Your goal
Go through the material below and return each line with the string "brown" in it.

Supplied material
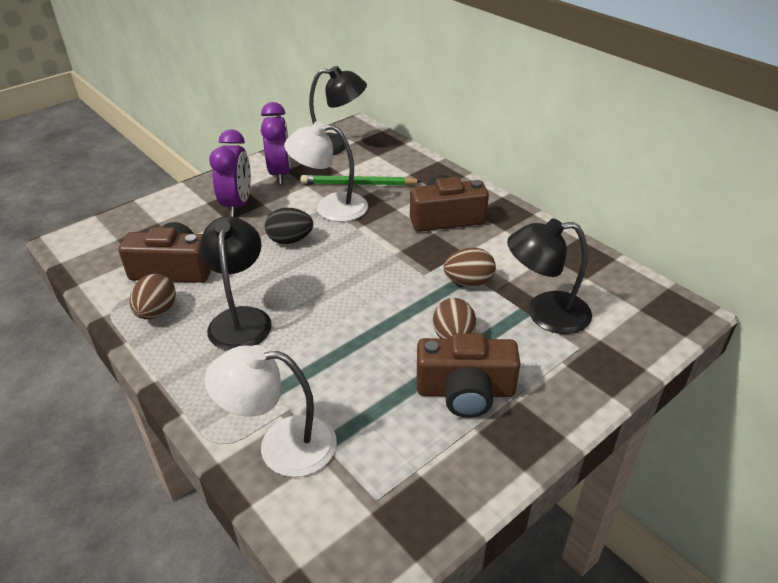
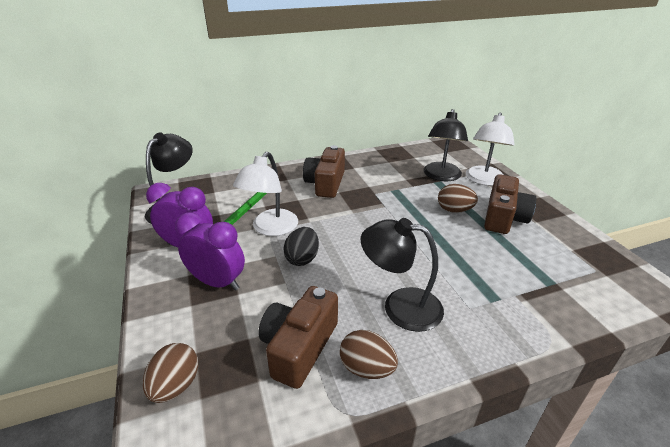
camera: 70 degrees left, 5 degrees down
(281, 445) = (552, 305): white lamp -> white lamp (484, 180)
(468, 282) = (401, 192): brown egg -> brown egg (176, 386)

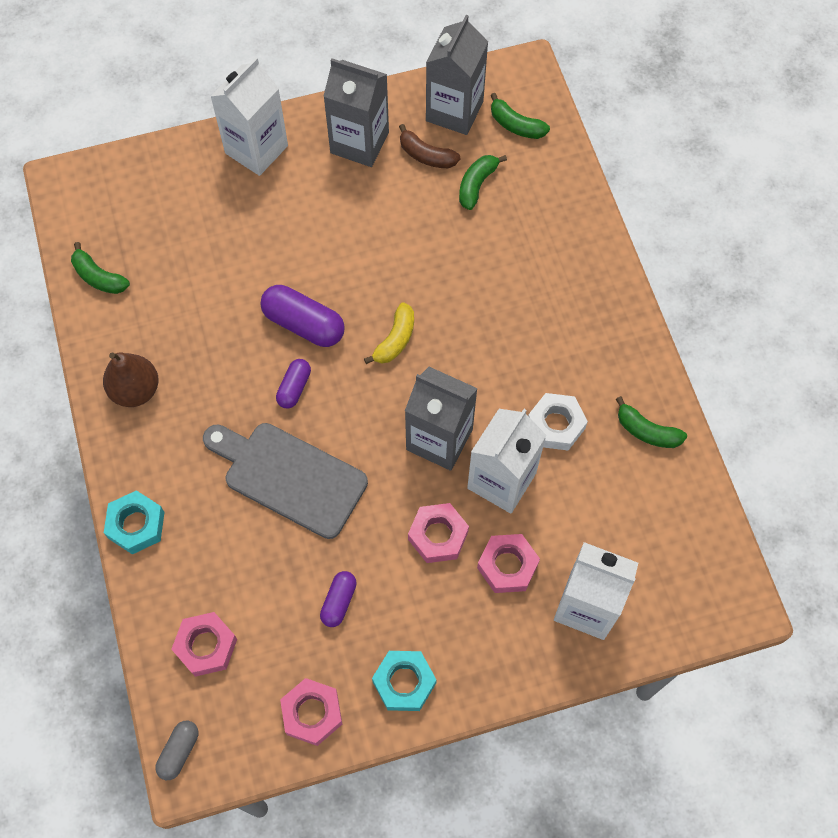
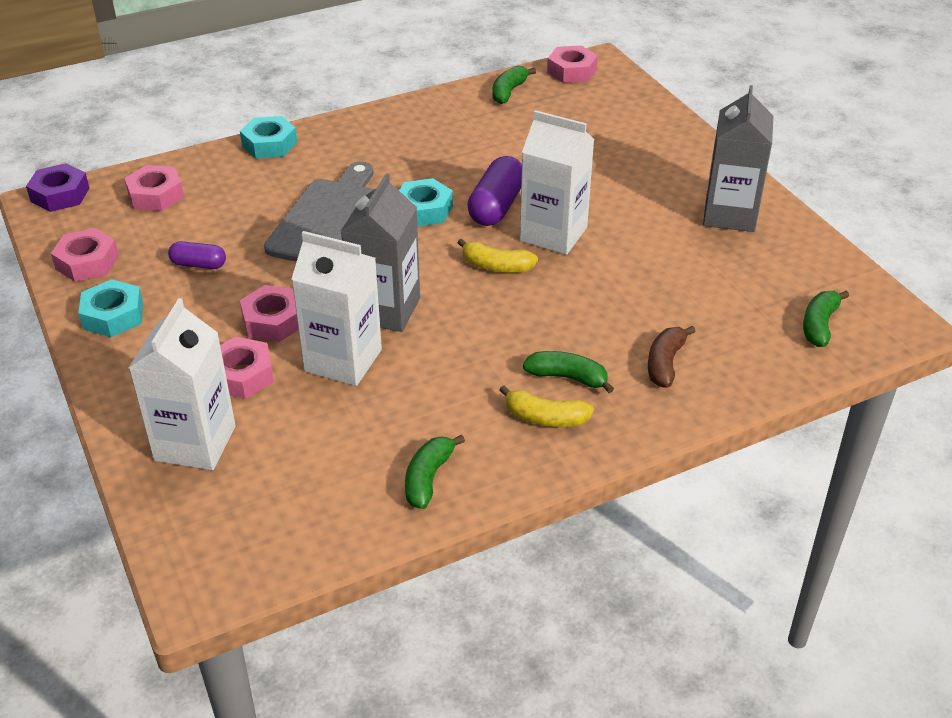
camera: 80 degrees right, 25 degrees down
(75, 211) = (571, 71): none -> pink nut
(135, 390) = (400, 125): brown pear -> none
(179, 751) = (60, 195): grey capsule -> purple nut
(256, 149) = (686, 153): white carton -> white carton (553, 234)
(294, 388) = (424, 210): purple capsule -> turquoise nut
(426, 155) = (738, 262): brown banana -> brown banana (665, 363)
(454, 111) = (810, 275): grey carton -> none
(476, 185) = (718, 303): green banana -> green banana (567, 377)
(556, 425) = (420, 397): white nut -> none
(592, 338) = (545, 418): none -> yellow banana

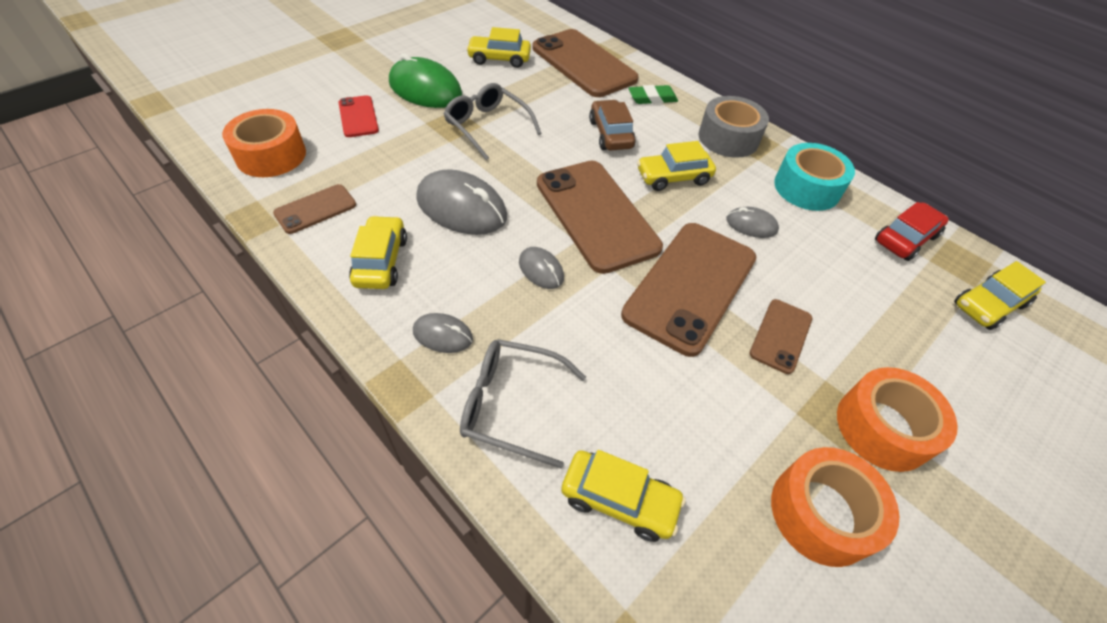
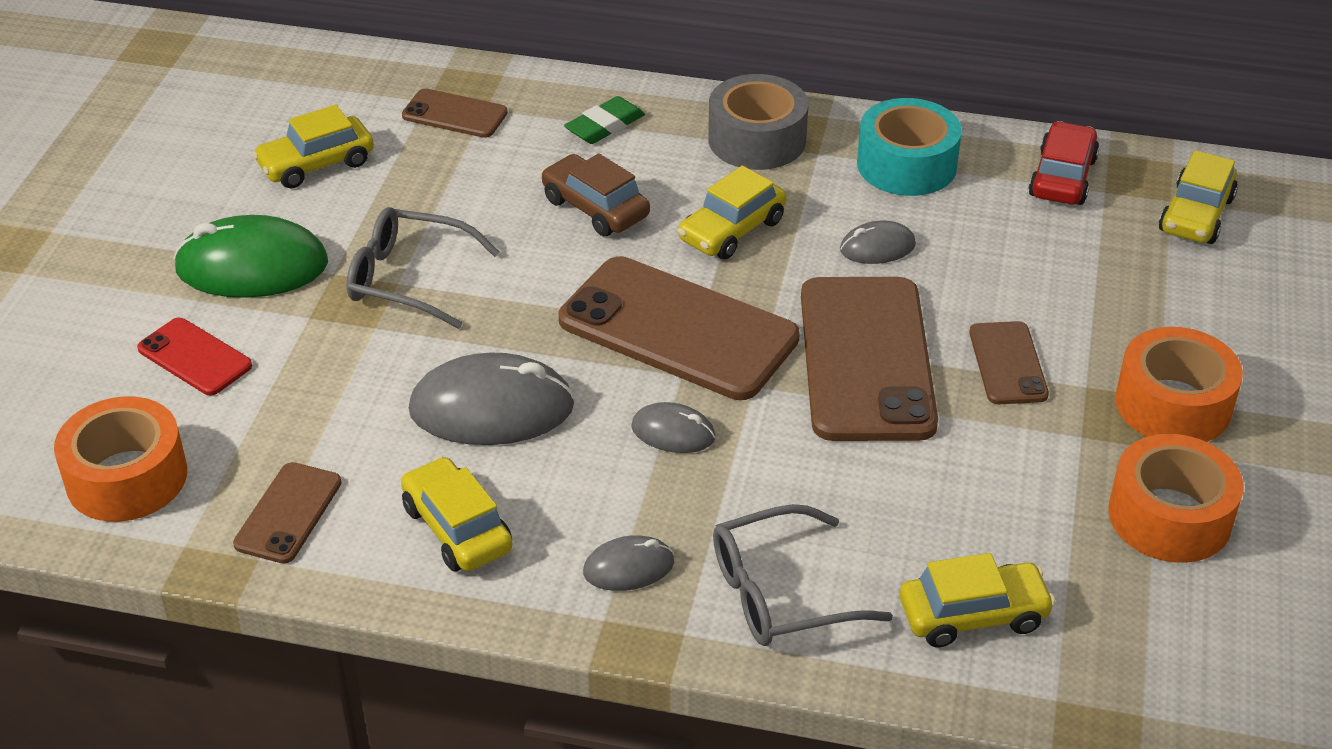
camera: 30 degrees left, 10 degrees down
(583, 64) = (454, 114): brown phone -> brown phone, size x0.50

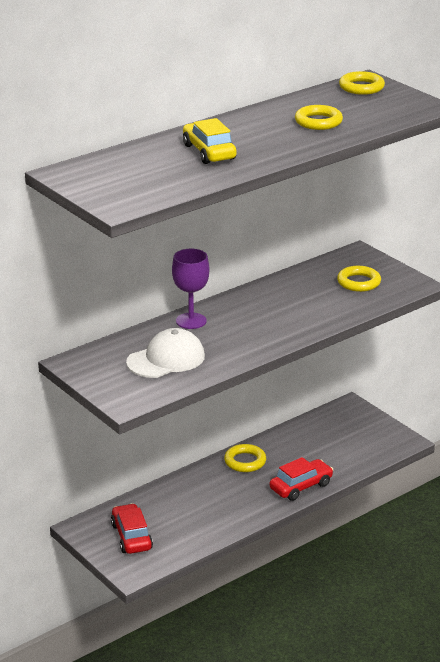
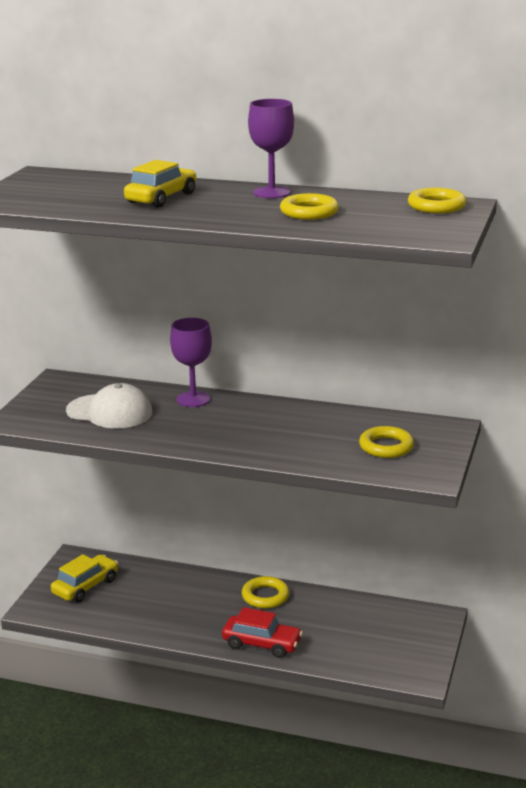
camera: 55 degrees right, 5 degrees down
(131, 537) = (85, 586): red car -> yellow car
(253, 118) = (271, 193): none -> purple goblet

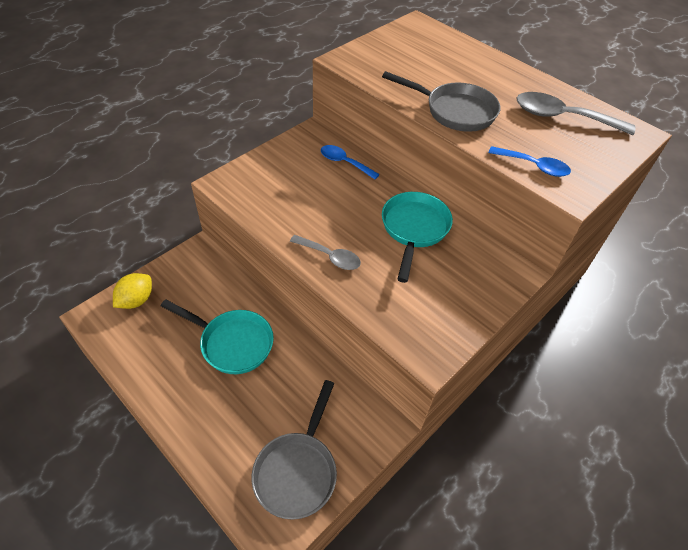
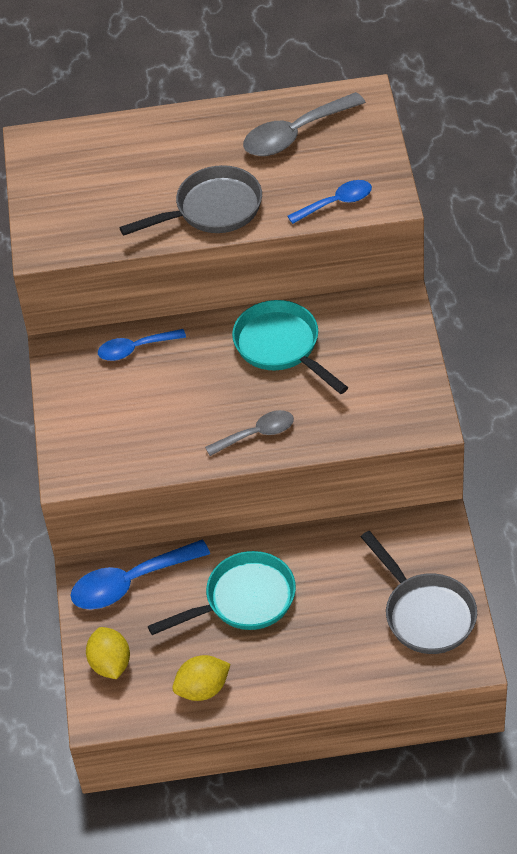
camera: 45 degrees left, 0 degrees up
(143, 362) = (203, 689): none -> yellow lemon
(207, 275) = (130, 582): none -> blue spoon

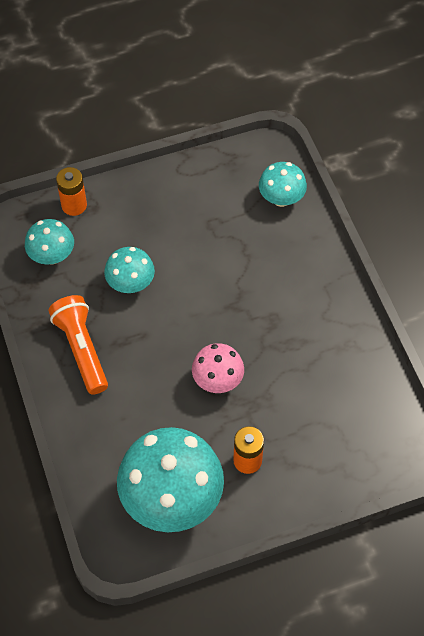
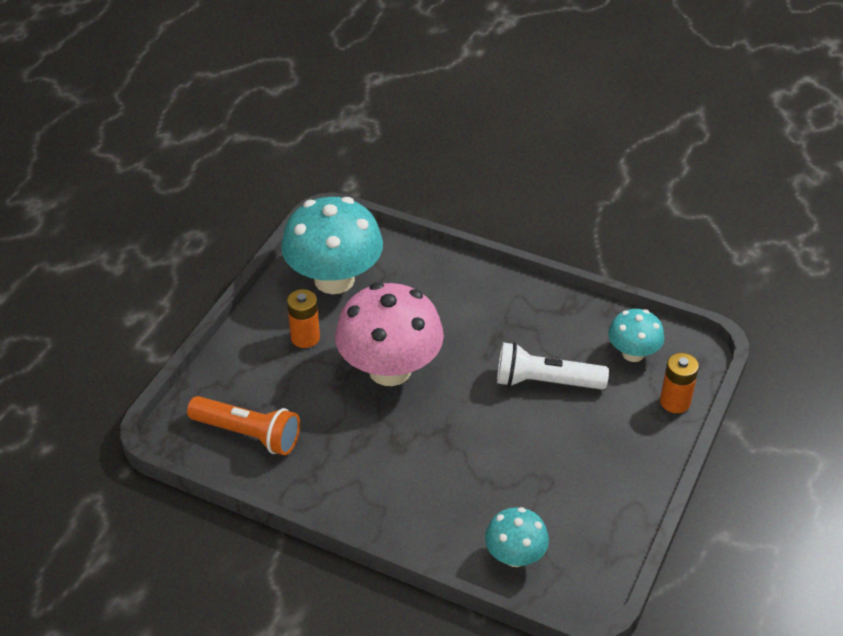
camera: 135 degrees right, 15 degrees down
(82, 349) = (517, 313): orange flashlight -> orange flashlight (248, 434)
(130, 283) = (546, 382): turquoise mushroom -> white flashlight
(217, 380) = (390, 369): pink mushroom -> pink mushroom, size x1.90

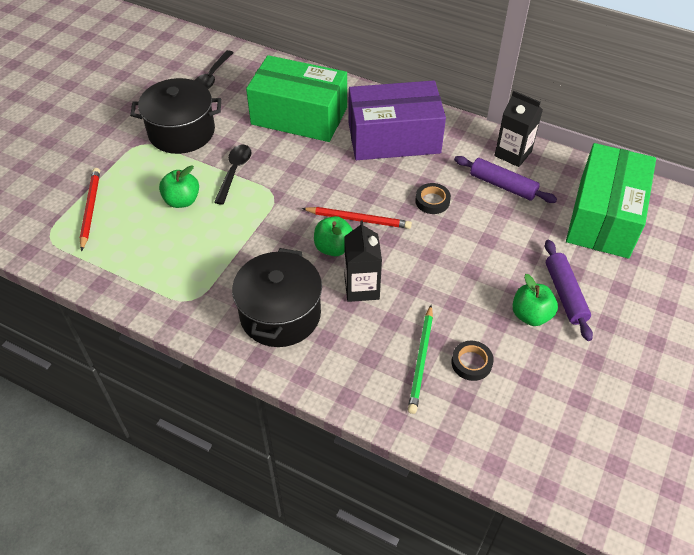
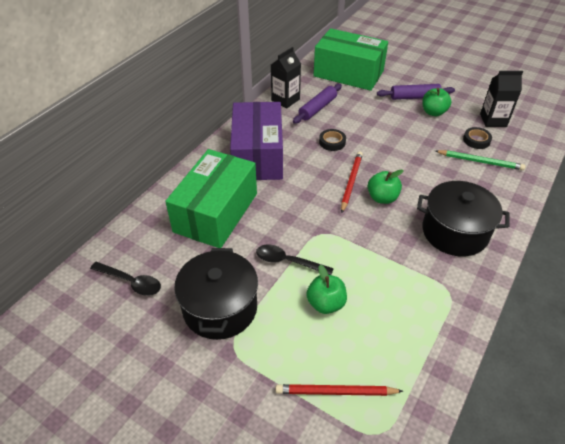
camera: 85 degrees left, 5 degrees down
(361, 288) = (421, 185): black carton -> black carton (493, 120)

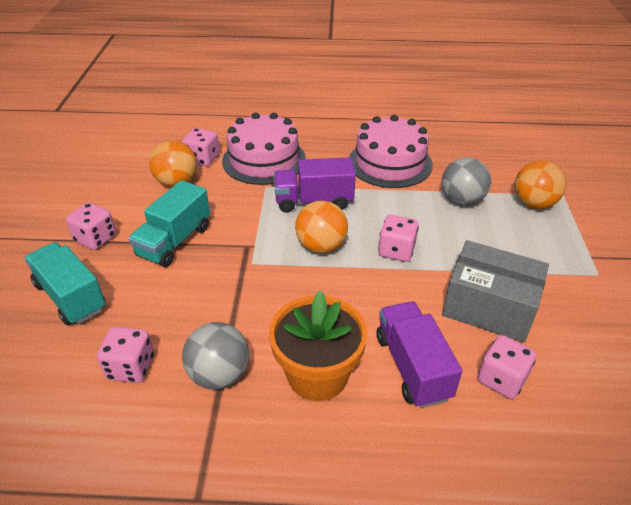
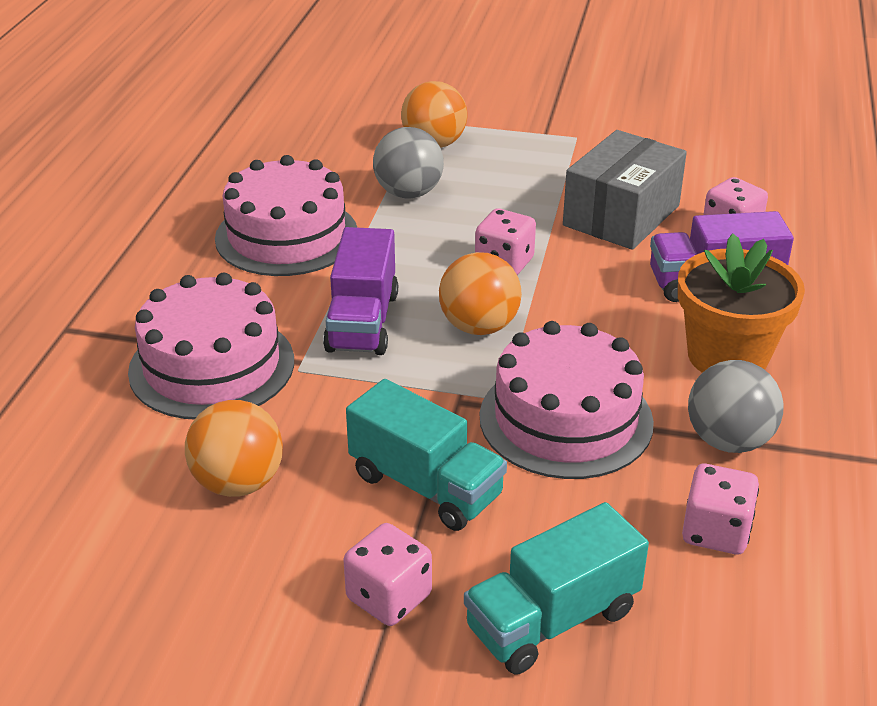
camera: 80 degrees left, 5 degrees down
(203, 159) = (168, 445): pink dice -> none
(235, 291) = (565, 419): none -> pink cake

Completed task
(468, 282) = (401, 192): brown egg -> brown egg (176, 386)
(135, 390) = (400, 125): brown pear -> none
(426, 155) = (738, 262): brown banana -> brown banana (665, 363)
(583, 64) = (454, 114): brown phone -> brown phone, size x0.50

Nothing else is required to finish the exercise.